▸ Records from a data collection:
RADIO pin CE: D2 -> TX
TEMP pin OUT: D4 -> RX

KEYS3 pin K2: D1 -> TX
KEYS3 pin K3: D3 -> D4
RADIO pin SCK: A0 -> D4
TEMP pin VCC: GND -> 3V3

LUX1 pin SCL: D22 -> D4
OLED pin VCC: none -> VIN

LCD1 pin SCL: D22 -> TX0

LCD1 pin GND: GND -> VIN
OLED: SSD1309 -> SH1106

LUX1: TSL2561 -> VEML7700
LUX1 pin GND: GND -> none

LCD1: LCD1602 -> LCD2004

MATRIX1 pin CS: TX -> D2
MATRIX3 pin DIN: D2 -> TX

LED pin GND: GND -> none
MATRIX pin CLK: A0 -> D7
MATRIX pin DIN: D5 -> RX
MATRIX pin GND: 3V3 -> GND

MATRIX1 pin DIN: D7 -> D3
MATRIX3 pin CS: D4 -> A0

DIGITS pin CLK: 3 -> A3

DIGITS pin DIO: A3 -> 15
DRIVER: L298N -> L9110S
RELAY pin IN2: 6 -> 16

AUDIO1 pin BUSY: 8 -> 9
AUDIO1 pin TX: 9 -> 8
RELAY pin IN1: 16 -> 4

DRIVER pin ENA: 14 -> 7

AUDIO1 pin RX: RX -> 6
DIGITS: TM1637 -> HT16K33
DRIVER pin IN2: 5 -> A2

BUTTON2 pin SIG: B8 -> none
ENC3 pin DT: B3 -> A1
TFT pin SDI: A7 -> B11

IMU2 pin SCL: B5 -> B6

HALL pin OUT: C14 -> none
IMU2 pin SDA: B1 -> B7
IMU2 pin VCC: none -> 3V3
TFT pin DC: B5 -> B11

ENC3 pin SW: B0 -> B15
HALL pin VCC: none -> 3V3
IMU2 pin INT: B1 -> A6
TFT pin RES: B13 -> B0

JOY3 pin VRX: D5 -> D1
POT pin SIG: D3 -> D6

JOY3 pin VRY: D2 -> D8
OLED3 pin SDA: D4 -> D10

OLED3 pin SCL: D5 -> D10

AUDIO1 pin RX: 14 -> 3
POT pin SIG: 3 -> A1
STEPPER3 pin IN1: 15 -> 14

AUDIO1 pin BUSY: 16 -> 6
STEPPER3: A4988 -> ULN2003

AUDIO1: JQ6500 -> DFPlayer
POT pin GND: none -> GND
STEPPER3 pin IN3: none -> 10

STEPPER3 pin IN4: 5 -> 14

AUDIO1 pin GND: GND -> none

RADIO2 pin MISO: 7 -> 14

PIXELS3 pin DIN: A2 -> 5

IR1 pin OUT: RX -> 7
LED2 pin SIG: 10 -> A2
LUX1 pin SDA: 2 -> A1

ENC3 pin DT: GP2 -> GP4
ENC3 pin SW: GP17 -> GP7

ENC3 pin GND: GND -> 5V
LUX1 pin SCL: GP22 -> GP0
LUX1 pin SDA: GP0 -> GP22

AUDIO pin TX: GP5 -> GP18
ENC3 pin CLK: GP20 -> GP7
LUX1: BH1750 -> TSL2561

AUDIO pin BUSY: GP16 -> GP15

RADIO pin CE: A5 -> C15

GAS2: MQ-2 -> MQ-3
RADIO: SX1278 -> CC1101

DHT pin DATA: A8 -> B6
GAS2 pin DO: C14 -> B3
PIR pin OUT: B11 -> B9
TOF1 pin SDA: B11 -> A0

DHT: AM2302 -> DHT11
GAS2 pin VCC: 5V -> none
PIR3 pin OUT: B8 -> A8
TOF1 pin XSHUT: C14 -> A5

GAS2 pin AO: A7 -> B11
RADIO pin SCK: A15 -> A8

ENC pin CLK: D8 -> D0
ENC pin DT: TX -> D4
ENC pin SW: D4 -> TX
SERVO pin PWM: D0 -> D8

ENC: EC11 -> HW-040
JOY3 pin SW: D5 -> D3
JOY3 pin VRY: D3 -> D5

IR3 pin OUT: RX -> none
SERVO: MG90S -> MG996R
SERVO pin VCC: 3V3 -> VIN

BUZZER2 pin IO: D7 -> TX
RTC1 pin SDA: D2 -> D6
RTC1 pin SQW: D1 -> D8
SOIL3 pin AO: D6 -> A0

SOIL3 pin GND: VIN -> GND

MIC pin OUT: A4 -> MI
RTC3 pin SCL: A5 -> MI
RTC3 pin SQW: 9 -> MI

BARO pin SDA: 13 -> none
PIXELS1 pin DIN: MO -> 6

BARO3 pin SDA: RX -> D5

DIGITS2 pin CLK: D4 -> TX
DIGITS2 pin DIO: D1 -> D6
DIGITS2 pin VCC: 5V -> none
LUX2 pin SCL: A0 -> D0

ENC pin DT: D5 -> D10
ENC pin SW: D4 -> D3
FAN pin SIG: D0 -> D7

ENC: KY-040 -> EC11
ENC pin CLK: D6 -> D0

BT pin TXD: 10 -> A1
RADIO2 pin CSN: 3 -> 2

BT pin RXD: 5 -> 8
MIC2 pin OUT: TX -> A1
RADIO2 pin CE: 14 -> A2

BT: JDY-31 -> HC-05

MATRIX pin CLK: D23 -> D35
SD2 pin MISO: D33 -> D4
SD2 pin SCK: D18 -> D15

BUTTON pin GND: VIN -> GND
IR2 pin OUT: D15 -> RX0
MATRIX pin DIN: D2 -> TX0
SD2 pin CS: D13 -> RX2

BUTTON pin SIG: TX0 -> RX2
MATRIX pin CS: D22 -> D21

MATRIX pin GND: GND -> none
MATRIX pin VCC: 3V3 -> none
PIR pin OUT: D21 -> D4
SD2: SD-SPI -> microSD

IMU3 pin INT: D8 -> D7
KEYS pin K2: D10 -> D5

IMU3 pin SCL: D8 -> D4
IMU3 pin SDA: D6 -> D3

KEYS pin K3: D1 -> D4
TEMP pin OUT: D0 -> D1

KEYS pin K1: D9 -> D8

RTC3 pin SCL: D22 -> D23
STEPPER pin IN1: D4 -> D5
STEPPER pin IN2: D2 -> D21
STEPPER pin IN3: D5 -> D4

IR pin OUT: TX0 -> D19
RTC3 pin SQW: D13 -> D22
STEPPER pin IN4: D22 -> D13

▸ Aim of the exercise: Every entry above needs to be copied exactly.

▸ Problem solution:
RADIO pin CE: D2 -> TX
TEMP pin OUT: D4 -> RX

KEYS3 pin K2: D1 -> TX
KEYS3 pin K3: D3 -> D4
RADIO pin SCK: A0 -> D4
TEMP pin VCC: GND -> 3V3

LUX1 pin SCL: D22 -> D4
OLED pin VCC: none -> VIN

LCD1 pin SCL: D22 -> TX0

LCD1 pin GND: GND -> VIN
OLED: SSD1309 -> SH1106

LUX1: TSL2561 -> VEML7700
LUX1 pin GND: GND -> none

LCD1: LCD1602 -> LCD2004

MATRIX1 pin CS: TX -> D2
MATRIX3 pin DIN: D2 -> TX

LED pin GND: GND -> none
MATRIX pin CLK: A0 -> D7
MATRIX pin DIN: D5 -> RX
MATRIX pin GND: 3V3 -> GND

MATRIX1 pin DIN: D7 -> D3
MATRIX3 pin CS: D4 -> A0

DIGITS pin CLK: 3 -> A3

DIGITS pin DIO: A3 -> 15
DRIVER: L298N -> L9110S
RELAY pin IN2: 6 -> 16

AUDIO1 pin BUSY: 8 -> 9
AUDIO1 pin TX: 9 -> 8
RELAY pin IN1: 16 -> 4

DRIVER pin ENA: 14 -> 7

AUDIO1 pin RX: RX -> 6
DIGITS: TM1637 -> HT16K33
DRIVER pin IN2: 5 -> A2

BUTTON2 pin SIG: B8 -> none
ENC3 pin DT: B3 -> A1
TFT pin SDI: A7 -> B11

IMU2 pin SCL: B5 -> B6

HALL pin OUT: C14 -> none
IMU2 pin SDA: B1 -> B7
IMU2 pin VCC: none -> 3V3
TFT pin DC: B5 -> B11

ENC3 pin SW: B0 -> B15
HALL pin VCC: none -> 3V3
IMU2 pin INT: B1 -> A6
TFT pin RES: B13 -> B0

JOY3 pin VRX: D5 -> D1
POT pin SIG: D3 -> D6

JOY3 pin VRY: D2 -> D8
OLED3 pin SDA: D4 -> D10

OLED3 pin SCL: D5 -> D10

AUDIO1 pin RX: 14 -> 3
POT pin SIG: 3 -> A1
STEPPER3 pin IN1: 15 -> 14

AUDIO1 pin BUSY: 16 -> 6
STEPPER3: A4988 -> ULN2003

AUDIO1: JQ6500 -> DFPlayer
POT pin GND: none -> GND
STEPPER3 pin IN3: none -> 10

STEPPER3 pin IN4: 5 -> 14

AUDIO1 pin GND: GND -> none

RADIO2 pin MISO: 7 -> 14

PIXELS3 pin DIN: A2 -> 5

IR1 pin OUT: RX -> 7
LED2 pin SIG: 10 -> A2
LUX1 pin SDA: 2 -> A1

ENC3 pin DT: GP2 -> GP4
ENC3 pin SW: GP17 -> GP7

ENC3 pin GND: GND -> 5V
LUX1 pin SCL: GP22 -> GP0
LUX1 pin SDA: GP0 -> GP22

AUDIO pin TX: GP5 -> GP18
ENC3 pin CLK: GP20 -> GP7
LUX1: BH1750 -> TSL2561

AUDIO pin BUSY: GP16 -> GP15

RADIO pin CE: A5 -> C15

GAS2: MQ-2 -> MQ-3
RADIO: SX1278 -> CC1101

DHT pin DATA: A8 -> B6
GAS2 pin DO: C14 -> B3
PIR pin OUT: B11 -> B9
TOF1 pin SDA: B11 -> A0

DHT: AM2302 -> DHT11
GAS2 pin VCC: 5V -> none
PIR3 pin OUT: B8 -> A8
TOF1 pin XSHUT: C14 -> A5

GAS2 pin AO: A7 -> B11
RADIO pin SCK: A15 -> A8

ENC pin CLK: D8 -> D0
ENC pin DT: TX -> D4
ENC pin SW: D4 -> TX
SERVO pin PWM: D0 -> D8

ENC: EC11 -> HW-040
JOY3 pin SW: D5 -> D3
JOY3 pin VRY: D3 -> D5

IR3 pin OUT: RX -> none
SERVO: MG90S -> MG996R
SERVO pin VCC: 3V3 -> VIN

BUZZER2 pin IO: D7 -> TX
RTC1 pin SDA: D2 -> D6
RTC1 pin SQW: D1 -> D8
SOIL3 pin AO: D6 -> A0

SOIL3 pin GND: VIN -> GND

MIC pin OUT: A4 -> MI
RTC3 pin SCL: A5 -> MI
RTC3 pin SQW: 9 -> MI

BARO pin SDA: 13 -> none
PIXELS1 pin DIN: MO -> 6

BARO3 pin SDA: RX -> D5

DIGITS2 pin CLK: D4 -> TX
DIGITS2 pin DIO: D1 -> D6
DIGITS2 pin VCC: 5V -> none
LUX2 pin SCL: A0 -> D0

ENC pin DT: D5 -> D10
ENC pin SW: D4 -> D3
FAN pin SIG: D0 -> D7

ENC: KY-040 -> EC11
ENC pin CLK: D6 -> D0

BT pin TXD: 10 -> A1
RADIO2 pin CSN: 3 -> 2

BT pin RXD: 5 -> 8
MIC2 pin OUT: TX -> A1
RADIO2 pin CE: 14 -> A2

BT: JDY-31 -> HC-05

MATRIX pin CLK: D23 -> D35
SD2 pin MISO: D33 -> D4
SD2 pin SCK: D18 -> D15

BUTTON pin GND: VIN -> GND
IR2 pin OUT: D15 -> RX0
MATRIX pin DIN: D2 -> TX0
SD2 pin CS: D13 -> RX2

BUTTON pin SIG: TX0 -> RX2
MATRIX pin CS: D22 -> D21

MATRIX pin GND: GND -> none
MATRIX pin VCC: 3V3 -> none
PIR pin OUT: D21 -> D4
SD2: SD-SPI -> microSD

IMU3 pin INT: D8 -> D7
KEYS pin K2: D10 -> D5

IMU3 pin SCL: D8 -> D4
IMU3 pin SDA: D6 -> D3

KEYS pin K3: D1 -> D4
TEMP pin OUT: D0 -> D1

KEYS pin K1: D9 -> D8

RTC3 pin SCL: D22 -> D23
STEPPER pin IN1: D4 -> D5
STEPPER pin IN2: D2 -> D21
STEPPER pin IN3: D5 -> D4

IR pin OUT: TX0 -> D19
RTC3 pin SQW: D13 -> D22
STEPPER pin IN4: D22 -> D13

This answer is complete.